- [Data section]:
>>>
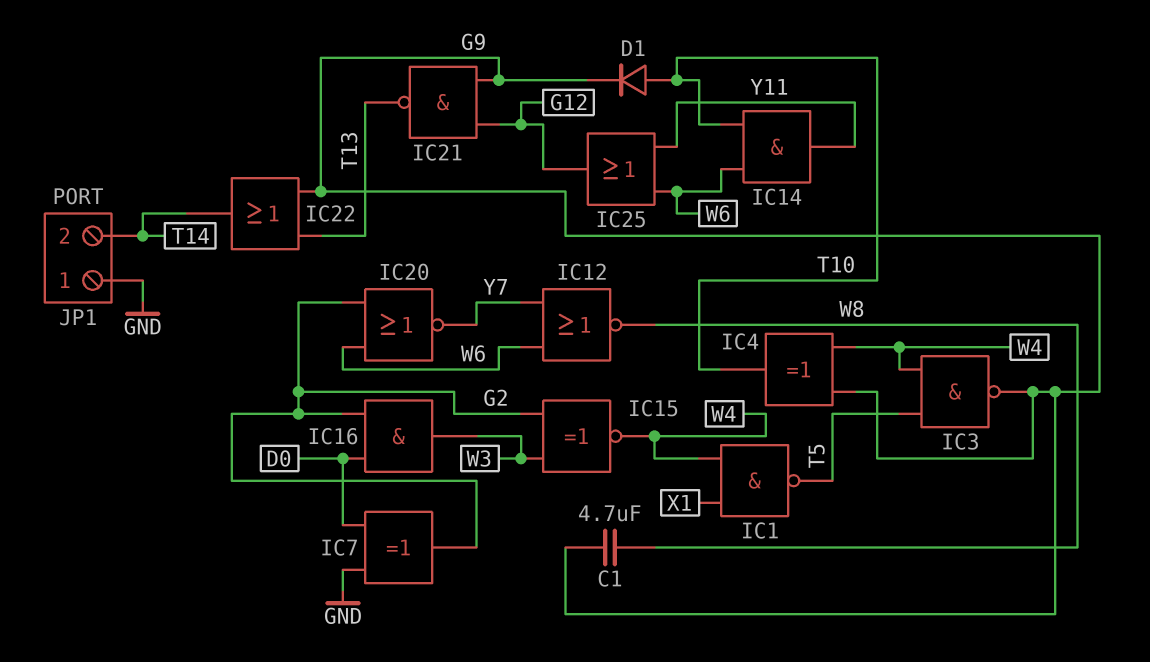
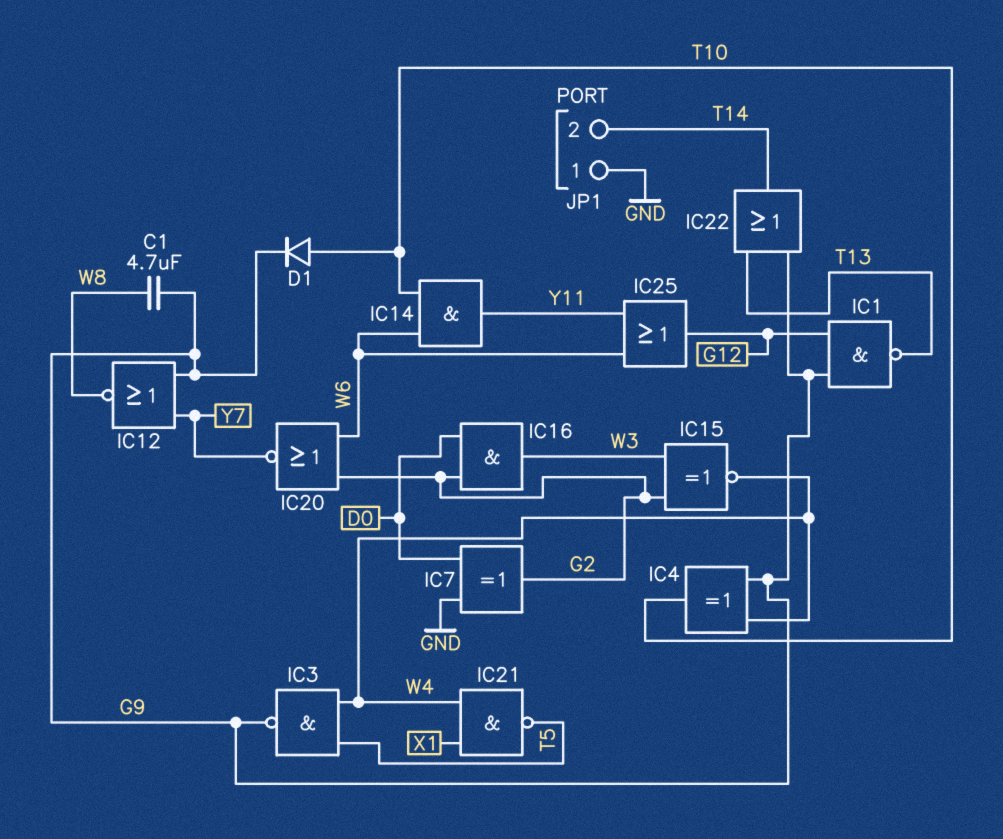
IC1: NAND (in W4, in X1, out T5) -> NAND (in G9, in G12, out T13)
IC12: NOR (in W6, in Y7, out W8) -> NOR (in G9, in Y7, out W8)
IC21: NAND (in G9, in G12, out T13) -> NAND (in W4, in X1, out T5)

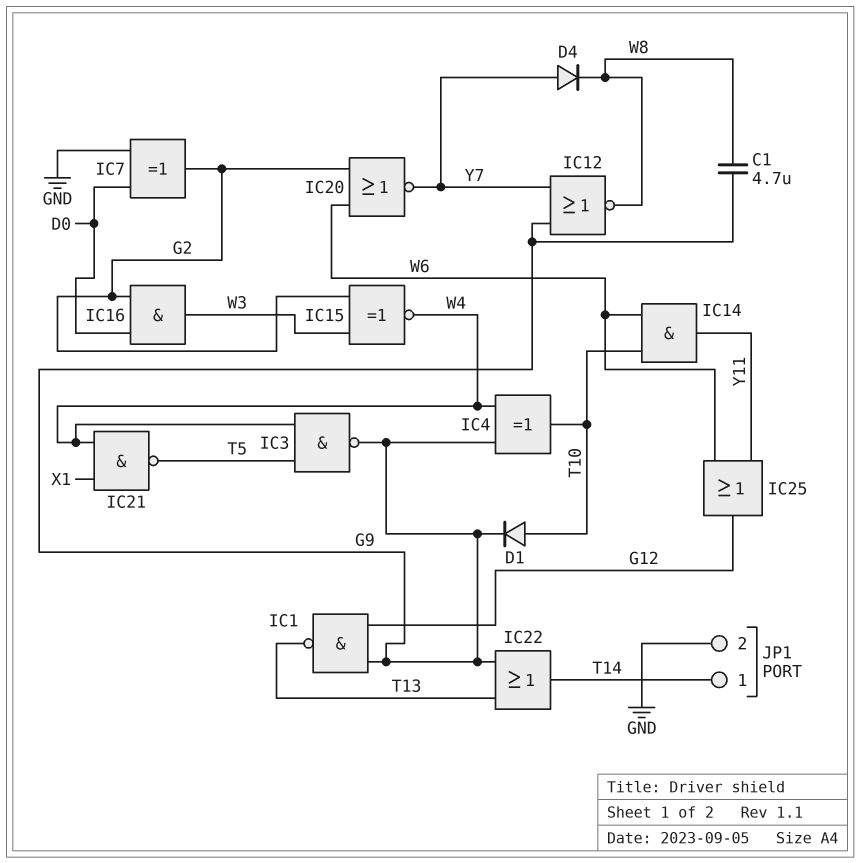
D4: none -> diode (A Y7, K W8)
JP1 pin 1: GND -> T14
JP1 pin 2: T14 -> GND

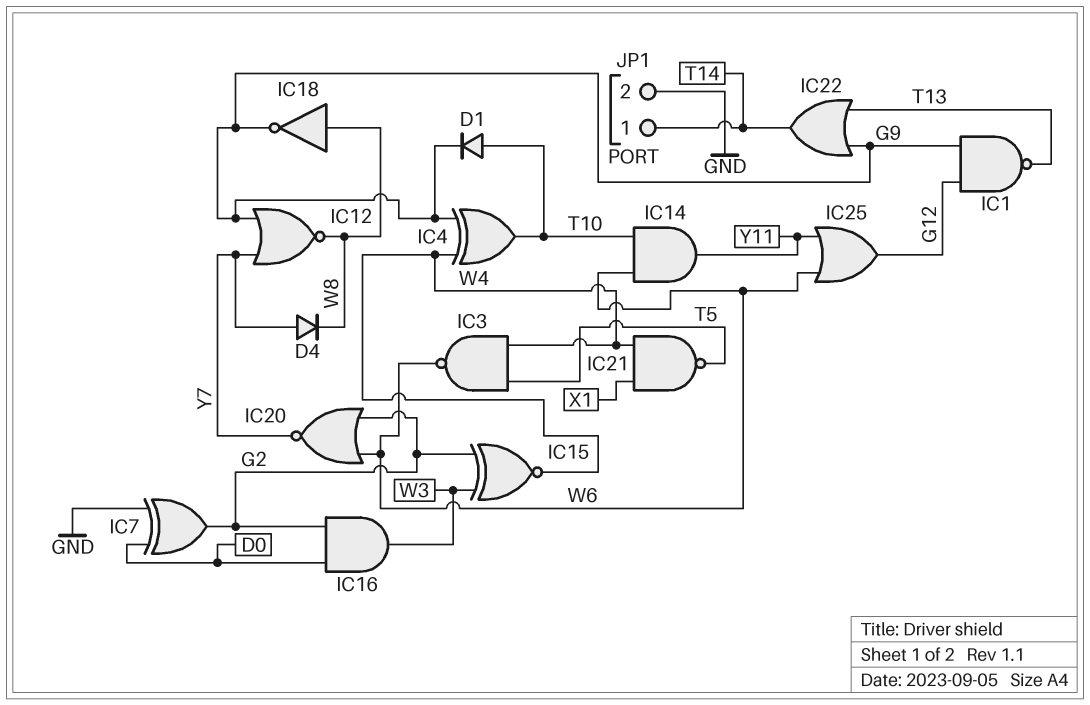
C1: 4.7uF (G9, W8) -> none
IC3: NAND (in T5, in W4, out G9) -> NAND (in T5, in W4, out W6)
IC18: none -> NOT (in W8, out G9)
<<<
- [Your objective]: Pictures stay out. Repeat only the lines from the beginning of the data through the line that has "C1: 4.7uF (G9, W8) -> none".

- [Answer]:
IC1: NAND (in W4, in X1, out T5) -> NAND (in G9, in G12, out T13)
IC12: NOR (in W6, in Y7, out W8) -> NOR (in G9, in Y7, out W8)
IC21: NAND (in G9, in G12, out T13) -> NAND (in W4, in X1, out T5)

D4: none -> diode (A Y7, K W8)
JP1 pin 1: GND -> T14
JP1 pin 2: T14 -> GND

C1: 4.7uF (G9, W8) -> none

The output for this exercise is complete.